▶ **Exercise**:
Collect all lines containing the word "brown" from the data.

Colored shape movement records
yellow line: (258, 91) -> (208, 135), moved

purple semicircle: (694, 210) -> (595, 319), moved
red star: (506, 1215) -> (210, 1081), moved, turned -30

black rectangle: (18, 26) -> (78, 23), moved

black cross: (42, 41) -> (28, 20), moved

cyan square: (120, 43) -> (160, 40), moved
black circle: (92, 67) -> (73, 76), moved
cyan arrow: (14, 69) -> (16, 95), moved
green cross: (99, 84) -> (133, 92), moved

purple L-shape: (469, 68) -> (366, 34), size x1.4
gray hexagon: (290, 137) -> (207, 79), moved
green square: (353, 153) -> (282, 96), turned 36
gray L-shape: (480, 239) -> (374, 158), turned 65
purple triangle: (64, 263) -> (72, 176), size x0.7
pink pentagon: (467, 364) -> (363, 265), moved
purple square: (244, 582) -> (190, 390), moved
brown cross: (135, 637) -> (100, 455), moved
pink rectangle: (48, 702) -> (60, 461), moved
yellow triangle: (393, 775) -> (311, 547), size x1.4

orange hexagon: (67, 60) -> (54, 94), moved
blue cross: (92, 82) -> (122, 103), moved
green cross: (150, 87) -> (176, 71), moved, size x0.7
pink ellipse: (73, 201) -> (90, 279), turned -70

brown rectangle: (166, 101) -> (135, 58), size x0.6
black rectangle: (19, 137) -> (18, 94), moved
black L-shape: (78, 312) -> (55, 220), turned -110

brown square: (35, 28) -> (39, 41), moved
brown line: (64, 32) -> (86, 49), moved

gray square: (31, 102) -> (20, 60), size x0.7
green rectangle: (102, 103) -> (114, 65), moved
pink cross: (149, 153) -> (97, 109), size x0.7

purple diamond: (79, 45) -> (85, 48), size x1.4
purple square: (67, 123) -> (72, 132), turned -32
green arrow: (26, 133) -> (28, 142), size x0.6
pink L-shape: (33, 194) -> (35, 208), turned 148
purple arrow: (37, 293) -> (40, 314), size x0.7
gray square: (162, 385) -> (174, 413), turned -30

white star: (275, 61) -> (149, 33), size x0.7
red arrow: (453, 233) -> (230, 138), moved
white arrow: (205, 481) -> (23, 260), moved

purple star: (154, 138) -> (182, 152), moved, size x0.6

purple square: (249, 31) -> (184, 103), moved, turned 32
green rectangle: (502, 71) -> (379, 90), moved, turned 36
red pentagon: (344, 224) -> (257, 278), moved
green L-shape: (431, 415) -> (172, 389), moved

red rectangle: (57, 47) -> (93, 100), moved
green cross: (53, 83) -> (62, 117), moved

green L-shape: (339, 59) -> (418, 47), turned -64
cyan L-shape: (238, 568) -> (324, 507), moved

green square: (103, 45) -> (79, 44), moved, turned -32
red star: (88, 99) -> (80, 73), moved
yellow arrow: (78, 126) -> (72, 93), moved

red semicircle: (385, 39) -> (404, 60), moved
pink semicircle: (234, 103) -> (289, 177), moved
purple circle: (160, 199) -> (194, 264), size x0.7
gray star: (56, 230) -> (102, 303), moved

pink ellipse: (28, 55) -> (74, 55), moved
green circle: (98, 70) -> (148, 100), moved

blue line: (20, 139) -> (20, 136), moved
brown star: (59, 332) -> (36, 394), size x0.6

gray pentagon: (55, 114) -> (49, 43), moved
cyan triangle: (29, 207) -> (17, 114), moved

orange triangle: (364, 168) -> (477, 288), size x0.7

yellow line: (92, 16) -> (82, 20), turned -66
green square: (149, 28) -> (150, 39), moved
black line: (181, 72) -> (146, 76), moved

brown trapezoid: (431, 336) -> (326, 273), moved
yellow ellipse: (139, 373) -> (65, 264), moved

▶ **Response box**:
brown cross: (135, 637) -> (100, 455), moved
brown rectangle: (166, 101) -> (135, 58), size x0.6
brown square: (35, 28) -> (39, 41), moved
brown line: (64, 32) -> (86, 49), moved
brown star: (59, 332) -> (36, 394), size x0.6
brown trapezoid: (431, 336) -> (326, 273), moved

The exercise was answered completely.